Without the pictures, output all of the data exactly.

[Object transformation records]
******************************
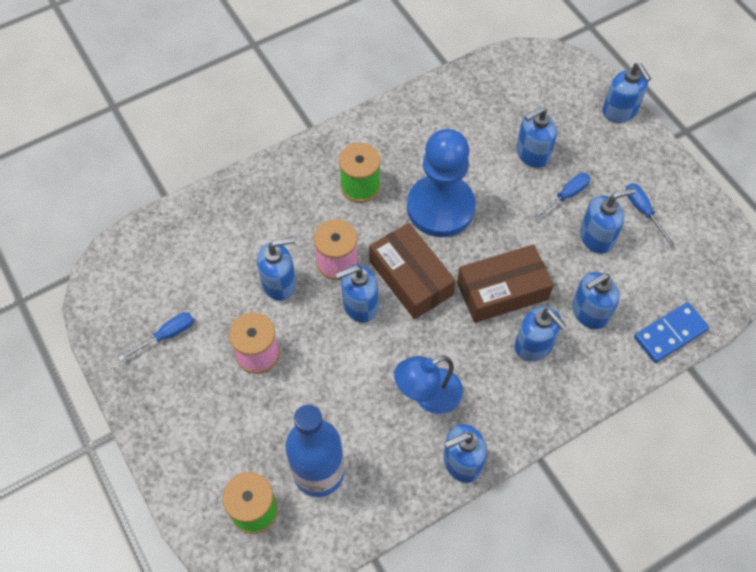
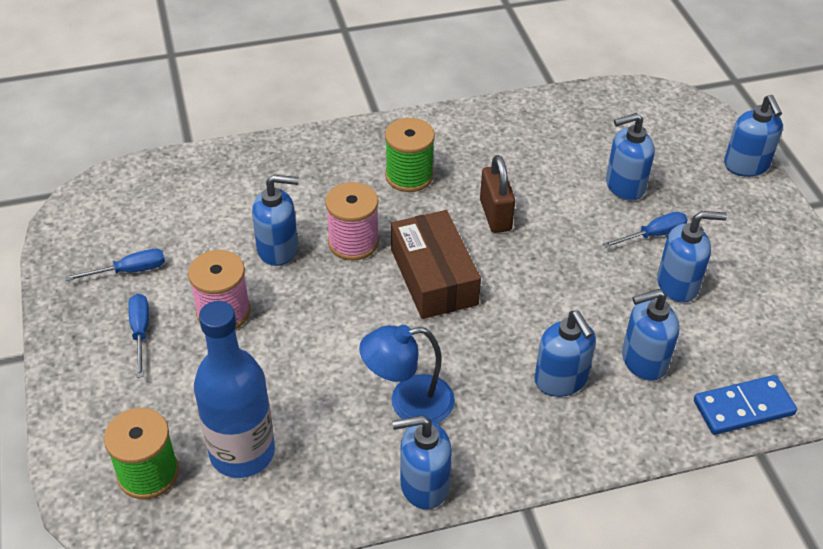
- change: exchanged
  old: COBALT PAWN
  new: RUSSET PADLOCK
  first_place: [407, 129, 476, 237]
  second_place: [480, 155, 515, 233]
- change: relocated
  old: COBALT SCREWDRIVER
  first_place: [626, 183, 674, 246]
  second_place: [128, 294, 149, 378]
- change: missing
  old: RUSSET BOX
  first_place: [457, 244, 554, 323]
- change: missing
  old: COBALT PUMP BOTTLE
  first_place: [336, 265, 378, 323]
******************************
> [Task output]:
- change: exchanged
  old: COBALT PAWN
  new: RUSSET PADLOCK
  first_place: [407, 129, 476, 237]
  second_place: [480, 155, 515, 233]
- change: relocated
  old: COBALT SCREWDRIVER
  first_place: [626, 183, 674, 246]
  second_place: [128, 294, 149, 378]
- change: missing
  old: RUSSET BOX
  first_place: [457, 244, 554, 323]
- change: missing
  old: COBALT PUMP BOTTLE
  first_place: [336, 265, 378, 323]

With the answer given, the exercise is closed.